Your copy should hold only the lines from the one containing "none -> turquoise eraser [474,259,543,331]" through the final line of the entries, exactly as written, with no pictures.

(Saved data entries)

BEGIN

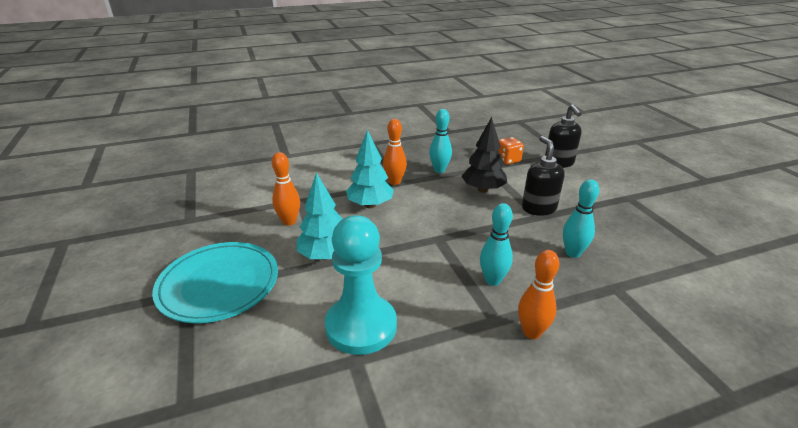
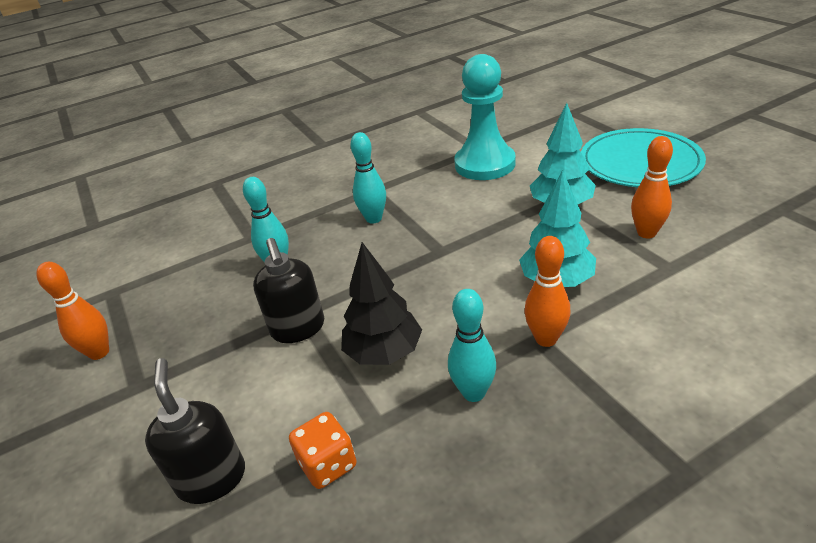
camera: 175 degrees right, 5 degrees up
orange bowling pin [518,250,560,339] -> orange bowling pin moved to [37,262,109,360]

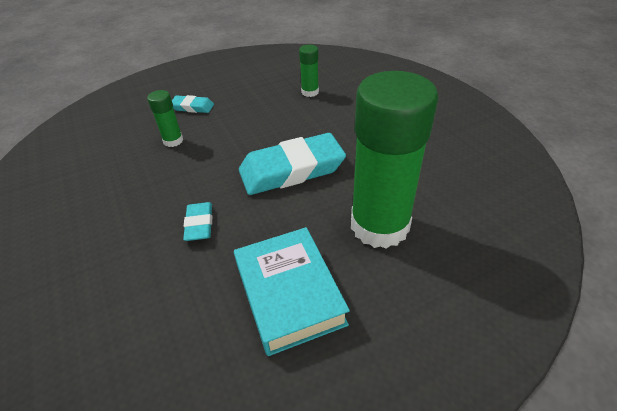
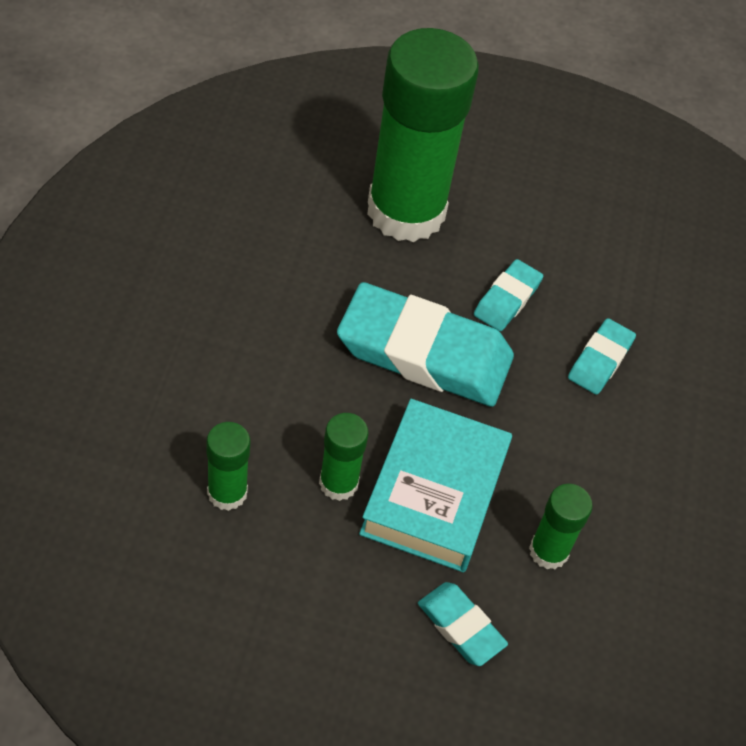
camera: 150 degrees left, 10 degrees up
turquoise book [234,227,350,356] -> turquoise book moved to [359,399,512,572]
none -> green glue stick [319,413,368,501]
none -> turquoise eraser [474,259,543,331]

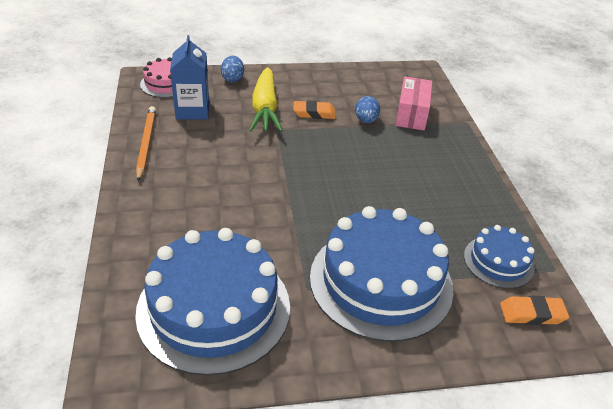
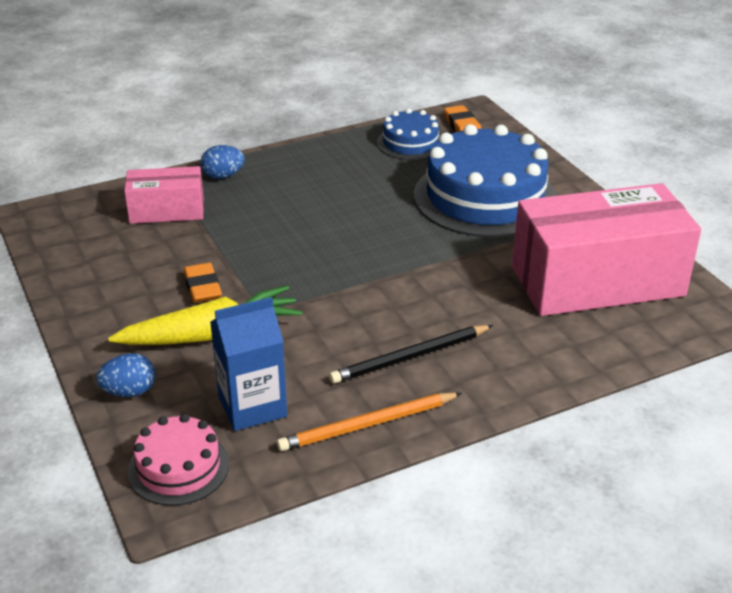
camera: 105 degrees left, 5 degrees down
blue cake [135,228,290,376] -> pink box [512,183,701,316]
blue egg [355,96,380,123] -> blue egg moved to [201,145,245,179]
none -> black pencil [329,325,493,384]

END

Answer space:
none -> turquoise eraser [474,259,543,331]

camera: 105 degrees left, 5 degrees down
blue cake [135,228,290,376] -> pink box [512,183,701,316]
blue egg [355,96,380,123] -> blue egg moved to [201,145,245,179]
none -> black pencil [329,325,493,384]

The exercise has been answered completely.